_Given data_:
______________________________

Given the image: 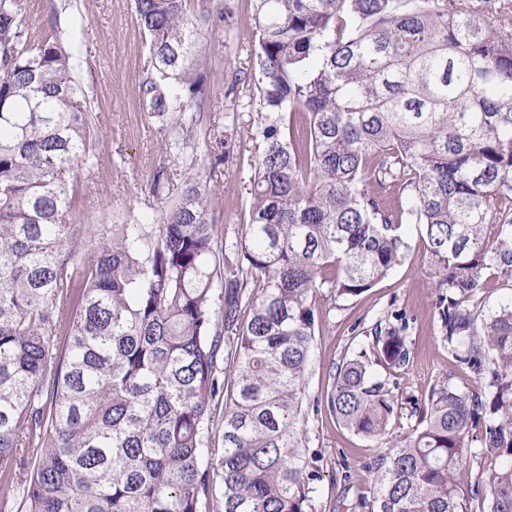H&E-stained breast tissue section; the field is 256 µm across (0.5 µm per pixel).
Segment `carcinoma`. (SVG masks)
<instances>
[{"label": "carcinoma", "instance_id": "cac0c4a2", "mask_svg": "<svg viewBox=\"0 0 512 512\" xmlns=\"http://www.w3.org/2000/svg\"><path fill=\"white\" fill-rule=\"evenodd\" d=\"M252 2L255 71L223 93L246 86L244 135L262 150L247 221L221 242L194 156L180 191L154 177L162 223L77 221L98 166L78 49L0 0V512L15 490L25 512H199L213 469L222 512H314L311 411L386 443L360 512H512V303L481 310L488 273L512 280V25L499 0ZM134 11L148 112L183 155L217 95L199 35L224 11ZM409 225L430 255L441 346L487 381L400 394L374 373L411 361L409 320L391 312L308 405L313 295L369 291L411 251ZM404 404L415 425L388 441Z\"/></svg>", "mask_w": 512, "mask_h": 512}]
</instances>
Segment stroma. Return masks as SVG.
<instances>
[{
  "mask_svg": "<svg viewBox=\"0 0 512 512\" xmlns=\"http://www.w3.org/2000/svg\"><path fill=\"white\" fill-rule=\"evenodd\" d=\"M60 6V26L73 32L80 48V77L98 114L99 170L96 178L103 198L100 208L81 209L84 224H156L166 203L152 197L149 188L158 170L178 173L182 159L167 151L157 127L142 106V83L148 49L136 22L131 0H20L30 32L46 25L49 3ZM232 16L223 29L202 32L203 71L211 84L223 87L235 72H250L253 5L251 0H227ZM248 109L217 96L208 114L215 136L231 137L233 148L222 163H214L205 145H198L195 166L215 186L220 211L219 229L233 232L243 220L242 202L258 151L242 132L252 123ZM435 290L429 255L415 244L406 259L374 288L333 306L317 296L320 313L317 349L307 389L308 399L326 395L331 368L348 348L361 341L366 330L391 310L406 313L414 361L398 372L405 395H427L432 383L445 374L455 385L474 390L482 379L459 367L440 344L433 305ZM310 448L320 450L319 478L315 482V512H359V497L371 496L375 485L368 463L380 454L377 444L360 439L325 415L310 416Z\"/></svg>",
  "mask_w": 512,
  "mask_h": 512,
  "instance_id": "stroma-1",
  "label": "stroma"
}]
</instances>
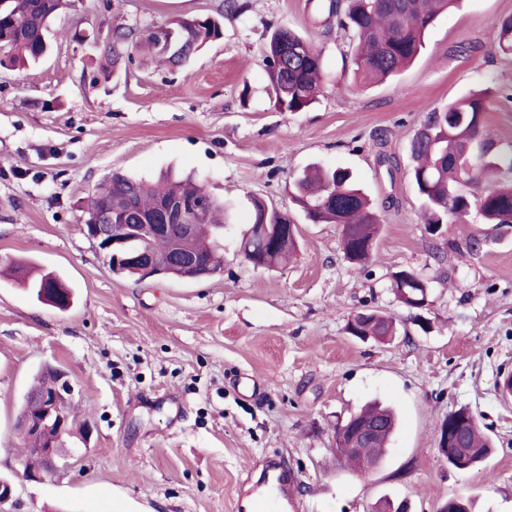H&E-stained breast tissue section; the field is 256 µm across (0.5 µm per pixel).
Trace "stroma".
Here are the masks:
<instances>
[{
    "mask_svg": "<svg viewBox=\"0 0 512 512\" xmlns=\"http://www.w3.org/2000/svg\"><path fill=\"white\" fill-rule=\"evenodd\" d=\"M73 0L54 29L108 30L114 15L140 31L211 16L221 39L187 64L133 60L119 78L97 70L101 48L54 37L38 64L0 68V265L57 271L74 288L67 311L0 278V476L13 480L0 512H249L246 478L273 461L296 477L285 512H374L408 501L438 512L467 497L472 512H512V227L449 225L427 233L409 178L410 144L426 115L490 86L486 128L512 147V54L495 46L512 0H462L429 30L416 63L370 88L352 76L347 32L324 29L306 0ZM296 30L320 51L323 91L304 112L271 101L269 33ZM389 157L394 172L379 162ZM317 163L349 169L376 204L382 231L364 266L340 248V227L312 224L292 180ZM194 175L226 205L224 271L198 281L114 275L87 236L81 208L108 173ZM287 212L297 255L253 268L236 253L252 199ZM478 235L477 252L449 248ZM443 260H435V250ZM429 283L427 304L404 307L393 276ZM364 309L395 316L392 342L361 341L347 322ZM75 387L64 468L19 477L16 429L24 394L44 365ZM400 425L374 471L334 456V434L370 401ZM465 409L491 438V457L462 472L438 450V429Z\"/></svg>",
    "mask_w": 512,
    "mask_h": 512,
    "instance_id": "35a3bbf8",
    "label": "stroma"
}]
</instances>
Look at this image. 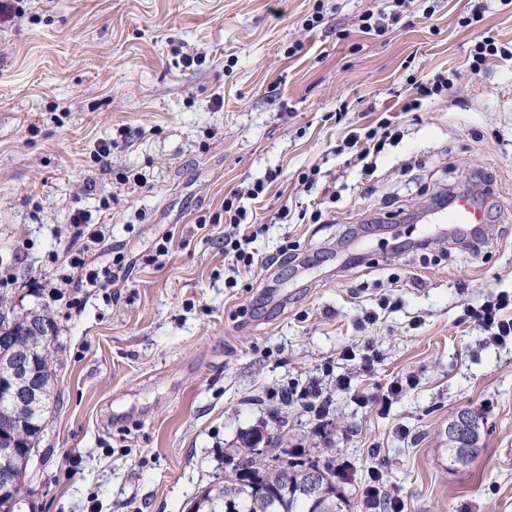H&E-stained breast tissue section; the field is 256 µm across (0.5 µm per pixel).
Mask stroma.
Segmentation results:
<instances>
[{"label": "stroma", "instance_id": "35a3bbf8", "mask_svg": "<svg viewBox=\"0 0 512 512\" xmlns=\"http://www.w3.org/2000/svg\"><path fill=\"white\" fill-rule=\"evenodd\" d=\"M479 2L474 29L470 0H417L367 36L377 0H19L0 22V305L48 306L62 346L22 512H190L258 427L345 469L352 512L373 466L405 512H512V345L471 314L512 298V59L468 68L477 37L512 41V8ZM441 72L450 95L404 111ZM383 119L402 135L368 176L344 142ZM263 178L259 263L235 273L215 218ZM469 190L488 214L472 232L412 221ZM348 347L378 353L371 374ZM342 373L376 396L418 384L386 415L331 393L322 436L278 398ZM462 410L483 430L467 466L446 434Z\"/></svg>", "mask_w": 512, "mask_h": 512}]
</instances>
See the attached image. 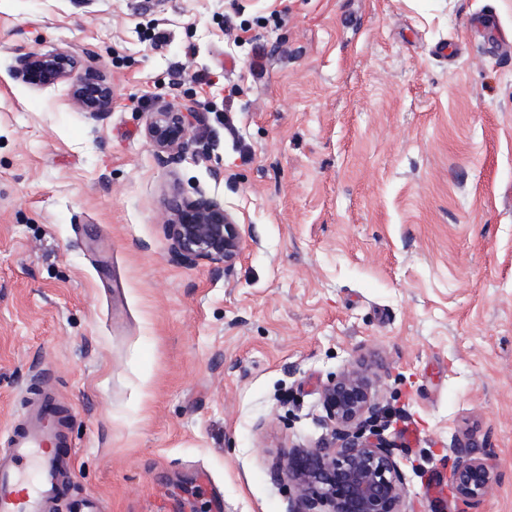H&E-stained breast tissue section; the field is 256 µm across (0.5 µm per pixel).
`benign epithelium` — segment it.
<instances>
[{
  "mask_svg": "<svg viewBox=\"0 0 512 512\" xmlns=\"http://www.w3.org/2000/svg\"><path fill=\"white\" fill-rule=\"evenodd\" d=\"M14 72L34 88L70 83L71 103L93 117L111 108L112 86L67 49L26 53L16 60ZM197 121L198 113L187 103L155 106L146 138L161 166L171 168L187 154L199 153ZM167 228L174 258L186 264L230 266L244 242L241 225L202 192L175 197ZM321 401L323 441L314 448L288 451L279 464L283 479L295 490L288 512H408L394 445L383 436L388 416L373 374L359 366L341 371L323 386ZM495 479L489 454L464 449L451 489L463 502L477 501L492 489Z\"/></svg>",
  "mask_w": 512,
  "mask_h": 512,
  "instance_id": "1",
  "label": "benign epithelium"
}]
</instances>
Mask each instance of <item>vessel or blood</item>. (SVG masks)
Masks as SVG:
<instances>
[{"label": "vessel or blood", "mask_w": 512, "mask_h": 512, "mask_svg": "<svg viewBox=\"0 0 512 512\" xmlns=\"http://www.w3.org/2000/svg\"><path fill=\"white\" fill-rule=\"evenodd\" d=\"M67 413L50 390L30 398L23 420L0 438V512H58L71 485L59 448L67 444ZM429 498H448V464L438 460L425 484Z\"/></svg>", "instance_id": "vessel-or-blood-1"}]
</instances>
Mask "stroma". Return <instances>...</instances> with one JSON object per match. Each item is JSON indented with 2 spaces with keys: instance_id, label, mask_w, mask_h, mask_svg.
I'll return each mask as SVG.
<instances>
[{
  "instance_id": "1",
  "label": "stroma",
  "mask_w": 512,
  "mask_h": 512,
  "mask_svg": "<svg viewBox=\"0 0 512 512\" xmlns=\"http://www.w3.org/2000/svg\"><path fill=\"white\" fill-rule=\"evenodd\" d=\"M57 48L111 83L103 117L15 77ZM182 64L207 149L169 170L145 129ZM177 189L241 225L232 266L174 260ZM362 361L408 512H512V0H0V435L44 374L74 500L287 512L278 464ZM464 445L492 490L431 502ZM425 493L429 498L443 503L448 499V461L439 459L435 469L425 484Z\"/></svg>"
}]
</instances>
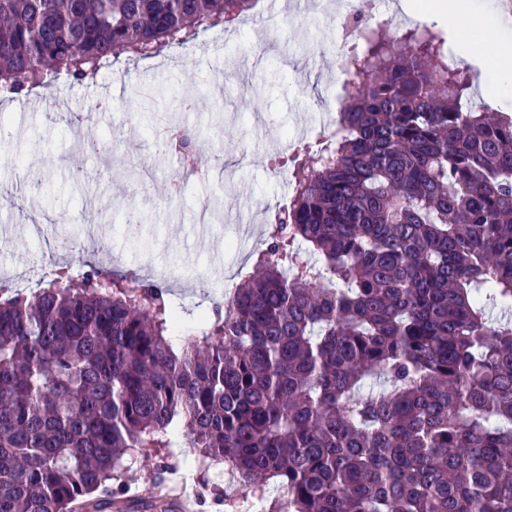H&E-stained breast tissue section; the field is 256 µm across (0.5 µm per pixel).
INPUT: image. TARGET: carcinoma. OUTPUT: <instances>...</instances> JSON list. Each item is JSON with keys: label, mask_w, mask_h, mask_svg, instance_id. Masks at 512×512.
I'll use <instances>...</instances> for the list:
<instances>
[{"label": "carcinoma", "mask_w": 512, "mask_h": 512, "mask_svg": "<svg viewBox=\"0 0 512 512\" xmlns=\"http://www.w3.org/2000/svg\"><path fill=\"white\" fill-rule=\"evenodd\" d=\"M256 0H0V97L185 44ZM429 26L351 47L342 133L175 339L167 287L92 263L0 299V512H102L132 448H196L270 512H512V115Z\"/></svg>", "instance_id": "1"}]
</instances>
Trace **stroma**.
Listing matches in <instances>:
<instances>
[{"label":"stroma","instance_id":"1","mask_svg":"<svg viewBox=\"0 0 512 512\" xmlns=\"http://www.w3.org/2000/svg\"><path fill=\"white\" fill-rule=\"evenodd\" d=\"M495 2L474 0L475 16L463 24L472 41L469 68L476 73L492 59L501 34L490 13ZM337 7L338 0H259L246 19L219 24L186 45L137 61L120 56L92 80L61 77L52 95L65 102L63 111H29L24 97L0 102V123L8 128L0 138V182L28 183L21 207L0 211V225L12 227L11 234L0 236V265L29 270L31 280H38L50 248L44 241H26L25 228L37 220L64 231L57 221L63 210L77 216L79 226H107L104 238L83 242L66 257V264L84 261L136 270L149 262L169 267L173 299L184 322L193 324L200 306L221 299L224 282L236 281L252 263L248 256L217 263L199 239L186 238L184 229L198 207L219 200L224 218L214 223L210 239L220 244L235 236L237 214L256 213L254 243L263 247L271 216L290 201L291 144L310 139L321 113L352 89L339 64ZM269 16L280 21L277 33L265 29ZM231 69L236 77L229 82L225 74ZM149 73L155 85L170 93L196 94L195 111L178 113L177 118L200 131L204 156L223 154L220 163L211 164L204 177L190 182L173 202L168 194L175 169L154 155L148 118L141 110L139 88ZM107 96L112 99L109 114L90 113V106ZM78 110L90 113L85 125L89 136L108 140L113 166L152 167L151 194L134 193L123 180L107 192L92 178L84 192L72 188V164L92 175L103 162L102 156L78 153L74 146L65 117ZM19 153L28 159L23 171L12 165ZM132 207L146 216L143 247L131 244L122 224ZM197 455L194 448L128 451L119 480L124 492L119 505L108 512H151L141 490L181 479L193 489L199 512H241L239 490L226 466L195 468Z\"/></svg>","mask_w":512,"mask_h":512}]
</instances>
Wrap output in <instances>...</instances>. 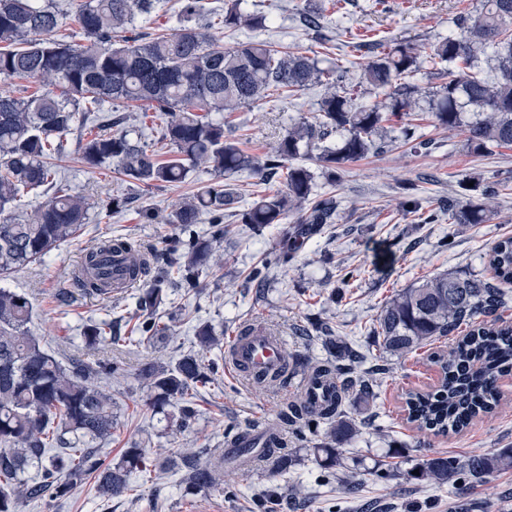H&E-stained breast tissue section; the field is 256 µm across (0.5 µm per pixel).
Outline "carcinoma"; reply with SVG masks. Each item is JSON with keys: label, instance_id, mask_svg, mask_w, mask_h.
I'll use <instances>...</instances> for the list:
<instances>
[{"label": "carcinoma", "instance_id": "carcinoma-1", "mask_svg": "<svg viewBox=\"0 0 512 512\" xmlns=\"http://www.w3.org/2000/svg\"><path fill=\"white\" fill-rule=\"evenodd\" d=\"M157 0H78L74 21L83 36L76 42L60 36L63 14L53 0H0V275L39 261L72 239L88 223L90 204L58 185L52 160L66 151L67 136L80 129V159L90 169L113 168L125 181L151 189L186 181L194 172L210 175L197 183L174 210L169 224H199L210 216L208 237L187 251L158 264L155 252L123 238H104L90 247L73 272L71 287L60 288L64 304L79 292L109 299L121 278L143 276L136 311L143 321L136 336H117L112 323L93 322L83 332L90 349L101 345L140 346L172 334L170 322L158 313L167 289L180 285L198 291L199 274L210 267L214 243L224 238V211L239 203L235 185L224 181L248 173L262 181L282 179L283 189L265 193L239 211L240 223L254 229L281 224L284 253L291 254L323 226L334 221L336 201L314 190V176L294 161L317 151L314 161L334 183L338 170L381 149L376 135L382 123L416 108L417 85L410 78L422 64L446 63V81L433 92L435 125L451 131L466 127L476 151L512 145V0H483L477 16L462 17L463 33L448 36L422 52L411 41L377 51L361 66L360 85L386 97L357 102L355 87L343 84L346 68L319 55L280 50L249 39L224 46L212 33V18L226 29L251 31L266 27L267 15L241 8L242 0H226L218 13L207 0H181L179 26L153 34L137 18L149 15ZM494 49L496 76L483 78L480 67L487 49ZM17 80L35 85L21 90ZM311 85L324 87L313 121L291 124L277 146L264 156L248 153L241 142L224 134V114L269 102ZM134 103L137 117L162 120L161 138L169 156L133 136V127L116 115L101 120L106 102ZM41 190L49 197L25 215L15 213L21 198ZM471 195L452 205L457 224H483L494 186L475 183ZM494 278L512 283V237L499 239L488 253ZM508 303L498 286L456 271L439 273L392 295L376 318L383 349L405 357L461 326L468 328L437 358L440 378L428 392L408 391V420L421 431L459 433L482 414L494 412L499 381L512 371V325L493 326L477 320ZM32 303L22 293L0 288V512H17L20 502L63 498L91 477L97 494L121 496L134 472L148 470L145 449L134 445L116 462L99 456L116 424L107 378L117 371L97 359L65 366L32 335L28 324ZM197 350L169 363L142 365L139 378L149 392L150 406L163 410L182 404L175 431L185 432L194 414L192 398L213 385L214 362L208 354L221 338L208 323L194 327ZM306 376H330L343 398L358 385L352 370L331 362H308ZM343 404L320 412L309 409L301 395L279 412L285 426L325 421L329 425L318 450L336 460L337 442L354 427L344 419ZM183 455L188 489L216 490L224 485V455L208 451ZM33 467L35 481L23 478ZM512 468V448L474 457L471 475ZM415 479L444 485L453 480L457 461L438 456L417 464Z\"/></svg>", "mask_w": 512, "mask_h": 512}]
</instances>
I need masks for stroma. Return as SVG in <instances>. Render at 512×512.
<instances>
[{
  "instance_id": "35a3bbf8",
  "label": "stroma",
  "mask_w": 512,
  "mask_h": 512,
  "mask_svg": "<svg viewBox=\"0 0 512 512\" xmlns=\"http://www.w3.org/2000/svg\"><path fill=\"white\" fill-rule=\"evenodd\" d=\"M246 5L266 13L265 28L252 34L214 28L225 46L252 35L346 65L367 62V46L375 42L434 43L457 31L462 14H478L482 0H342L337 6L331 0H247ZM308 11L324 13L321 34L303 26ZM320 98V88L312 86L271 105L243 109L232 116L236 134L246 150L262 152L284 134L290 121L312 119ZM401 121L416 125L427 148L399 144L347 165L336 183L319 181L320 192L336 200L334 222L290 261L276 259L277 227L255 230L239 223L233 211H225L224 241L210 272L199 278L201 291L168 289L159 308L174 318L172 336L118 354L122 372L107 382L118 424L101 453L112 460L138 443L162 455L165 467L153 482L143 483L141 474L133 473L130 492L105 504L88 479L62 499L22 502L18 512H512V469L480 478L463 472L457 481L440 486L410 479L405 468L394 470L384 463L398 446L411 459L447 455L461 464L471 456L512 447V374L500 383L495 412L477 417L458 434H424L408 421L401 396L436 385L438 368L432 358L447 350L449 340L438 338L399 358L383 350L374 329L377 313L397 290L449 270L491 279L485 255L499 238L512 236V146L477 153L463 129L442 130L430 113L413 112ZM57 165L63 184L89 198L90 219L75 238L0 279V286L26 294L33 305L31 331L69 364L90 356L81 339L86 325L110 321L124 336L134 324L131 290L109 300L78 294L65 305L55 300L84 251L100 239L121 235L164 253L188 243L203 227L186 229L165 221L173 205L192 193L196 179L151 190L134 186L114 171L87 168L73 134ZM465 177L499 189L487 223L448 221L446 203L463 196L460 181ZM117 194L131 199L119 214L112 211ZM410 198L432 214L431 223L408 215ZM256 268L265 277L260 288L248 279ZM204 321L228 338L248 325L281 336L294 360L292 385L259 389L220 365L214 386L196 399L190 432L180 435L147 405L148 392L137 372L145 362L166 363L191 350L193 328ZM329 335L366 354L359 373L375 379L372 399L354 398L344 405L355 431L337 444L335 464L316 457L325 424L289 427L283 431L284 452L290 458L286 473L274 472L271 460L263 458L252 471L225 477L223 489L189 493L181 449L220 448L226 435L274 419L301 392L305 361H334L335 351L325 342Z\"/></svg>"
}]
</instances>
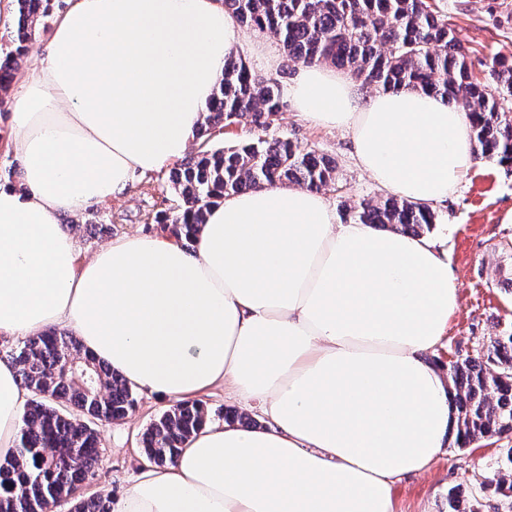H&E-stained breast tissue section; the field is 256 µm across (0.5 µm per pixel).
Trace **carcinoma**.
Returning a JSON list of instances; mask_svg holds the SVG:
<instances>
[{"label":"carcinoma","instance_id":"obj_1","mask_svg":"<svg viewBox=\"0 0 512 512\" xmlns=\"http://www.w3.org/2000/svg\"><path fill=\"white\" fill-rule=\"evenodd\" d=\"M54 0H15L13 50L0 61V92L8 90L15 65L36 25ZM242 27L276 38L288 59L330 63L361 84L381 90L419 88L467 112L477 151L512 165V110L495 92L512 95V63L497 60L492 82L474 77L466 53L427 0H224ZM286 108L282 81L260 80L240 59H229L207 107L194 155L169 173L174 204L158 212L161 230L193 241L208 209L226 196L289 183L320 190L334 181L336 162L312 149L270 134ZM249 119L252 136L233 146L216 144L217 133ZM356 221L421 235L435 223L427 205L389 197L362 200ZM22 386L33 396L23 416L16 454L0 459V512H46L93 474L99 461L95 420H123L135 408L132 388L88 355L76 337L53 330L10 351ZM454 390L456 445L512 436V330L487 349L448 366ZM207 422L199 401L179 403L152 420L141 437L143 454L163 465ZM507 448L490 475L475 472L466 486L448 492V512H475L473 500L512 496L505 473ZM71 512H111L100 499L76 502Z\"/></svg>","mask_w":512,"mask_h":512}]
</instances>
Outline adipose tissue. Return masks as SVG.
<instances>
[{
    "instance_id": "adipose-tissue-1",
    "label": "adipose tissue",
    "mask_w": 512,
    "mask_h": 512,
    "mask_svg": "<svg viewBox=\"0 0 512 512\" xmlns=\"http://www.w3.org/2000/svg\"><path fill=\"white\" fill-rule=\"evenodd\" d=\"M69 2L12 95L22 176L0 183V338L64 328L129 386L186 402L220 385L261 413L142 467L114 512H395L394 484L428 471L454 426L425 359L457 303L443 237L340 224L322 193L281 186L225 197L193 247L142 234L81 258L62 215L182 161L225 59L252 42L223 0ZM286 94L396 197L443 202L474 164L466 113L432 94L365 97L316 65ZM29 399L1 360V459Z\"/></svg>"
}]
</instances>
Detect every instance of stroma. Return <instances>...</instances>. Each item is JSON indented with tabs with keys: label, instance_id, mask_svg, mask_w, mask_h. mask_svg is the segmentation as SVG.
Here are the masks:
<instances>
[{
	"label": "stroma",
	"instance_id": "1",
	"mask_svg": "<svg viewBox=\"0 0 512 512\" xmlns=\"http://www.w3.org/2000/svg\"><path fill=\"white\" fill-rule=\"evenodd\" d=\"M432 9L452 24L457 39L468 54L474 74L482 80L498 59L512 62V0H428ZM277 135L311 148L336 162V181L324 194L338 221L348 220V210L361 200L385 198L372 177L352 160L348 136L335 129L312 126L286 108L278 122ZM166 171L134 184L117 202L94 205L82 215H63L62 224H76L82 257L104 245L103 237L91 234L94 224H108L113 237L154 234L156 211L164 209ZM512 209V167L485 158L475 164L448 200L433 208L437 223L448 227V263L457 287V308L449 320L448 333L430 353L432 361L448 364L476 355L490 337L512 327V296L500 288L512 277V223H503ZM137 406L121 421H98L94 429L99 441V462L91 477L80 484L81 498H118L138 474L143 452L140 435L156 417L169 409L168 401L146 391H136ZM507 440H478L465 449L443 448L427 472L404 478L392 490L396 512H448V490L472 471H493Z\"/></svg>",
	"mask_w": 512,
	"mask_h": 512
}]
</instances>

______________________________

_Set exercise_:
Pick each line holding the word "epithelium" out of the data and copy it.

_Right answer_:
`benign epithelium` — segment it.
  "label": "benign epithelium"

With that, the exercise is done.